• Dataset:
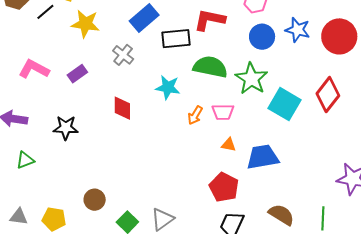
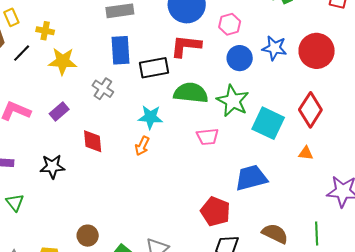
blue rectangle: (144, 18) -> (121, 50), turned -48
red diamond: (122, 108) -> (93, 141), moved
orange arrow: (195, 115) -> (142, 146), moved
orange triangle: (229, 145) -> (306, 153), moved
green triangle: (25, 160) -> (15, 202), turned -42

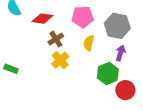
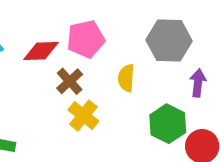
pink pentagon: (83, 17) -> (86, 39), moved
purple arrow: (120, 53) -> (198, 83), moved

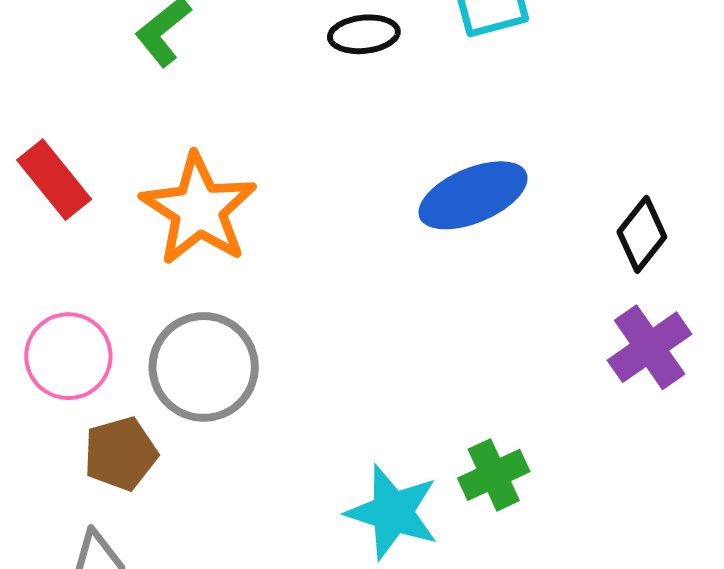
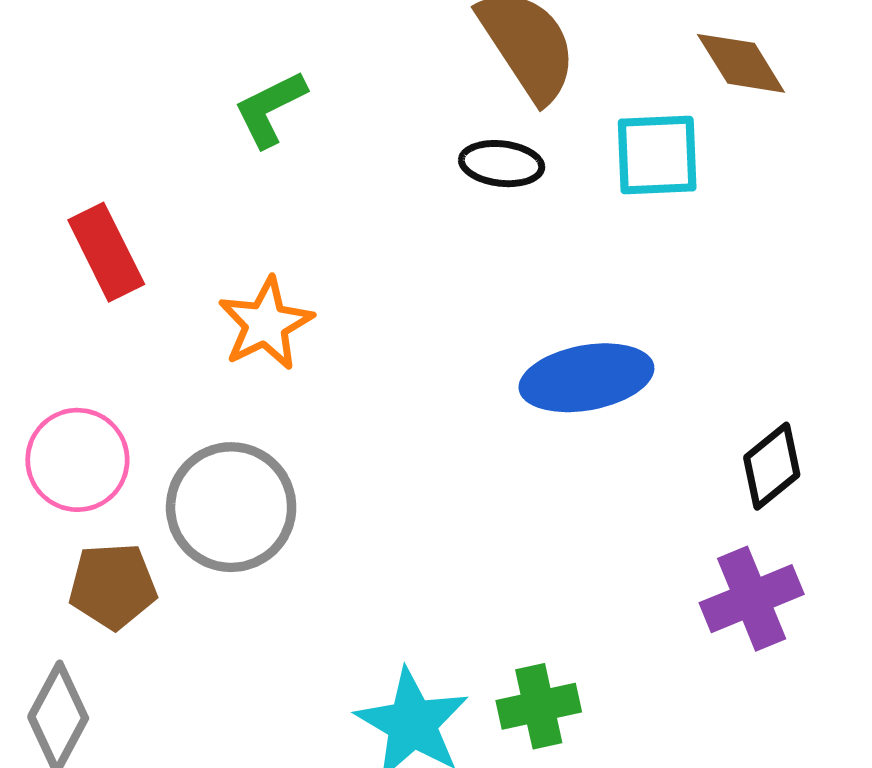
orange star: (199, 209) -> (266, 324), size x0.7

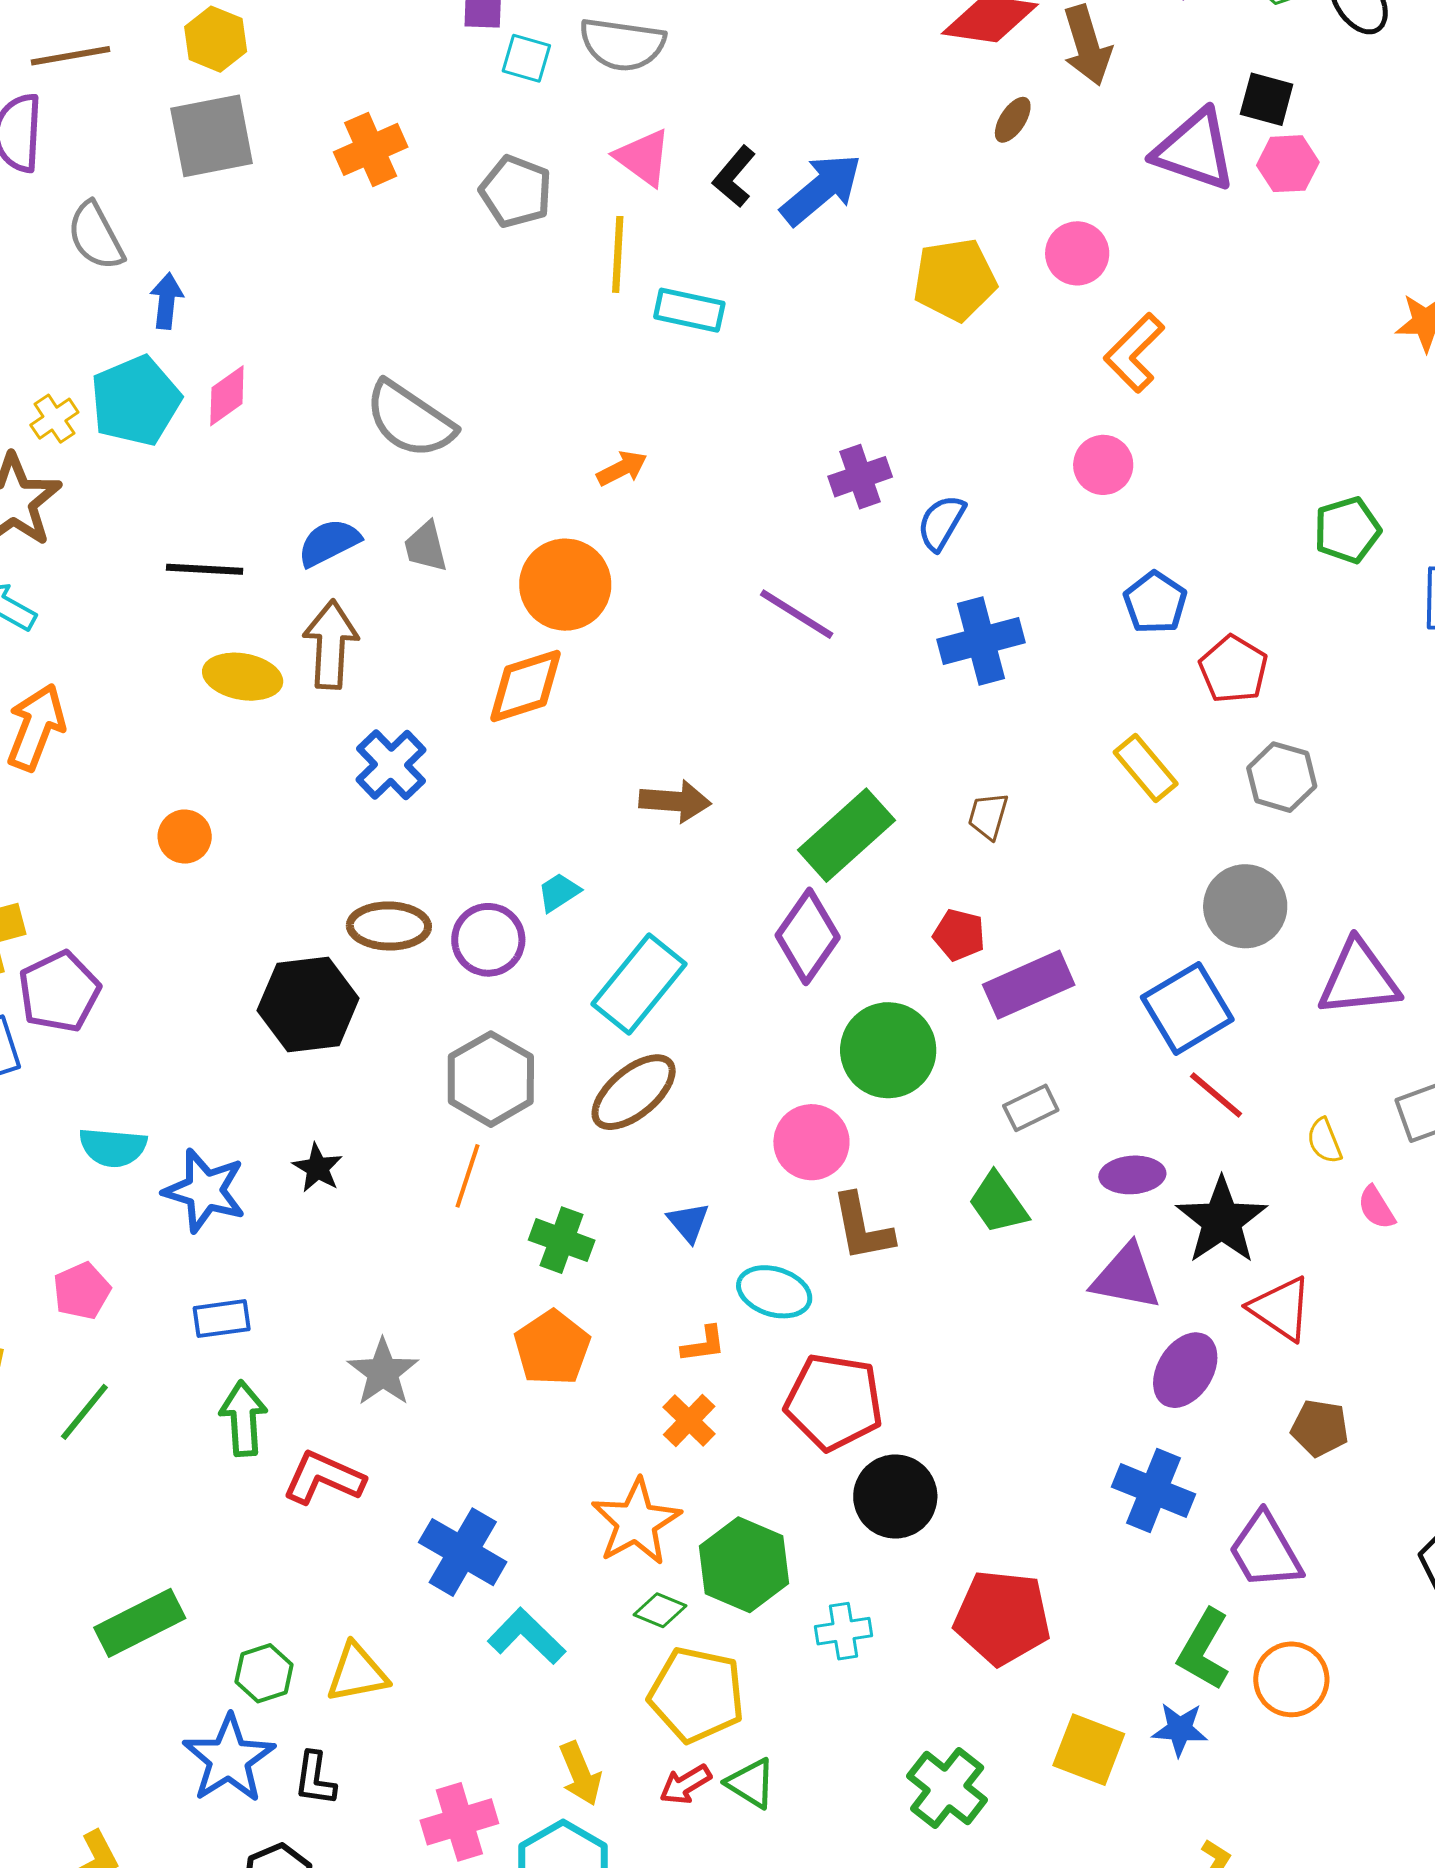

• Action item: Please set down every record exactly as it appears, leaving out the pictures.

• Response for this exercise:
blue rectangle: (144, 18) -> (121, 50), turned -48
red diamond: (122, 108) -> (93, 141), moved
orange arrow: (195, 115) -> (142, 146), moved
orange triangle: (229, 145) -> (306, 153), moved
green triangle: (25, 160) -> (15, 202), turned -42

pink pentagon: (83, 17) -> (86, 39), moved
purple arrow: (120, 53) -> (198, 83), moved

orange star: (199, 209) -> (266, 324), size x0.7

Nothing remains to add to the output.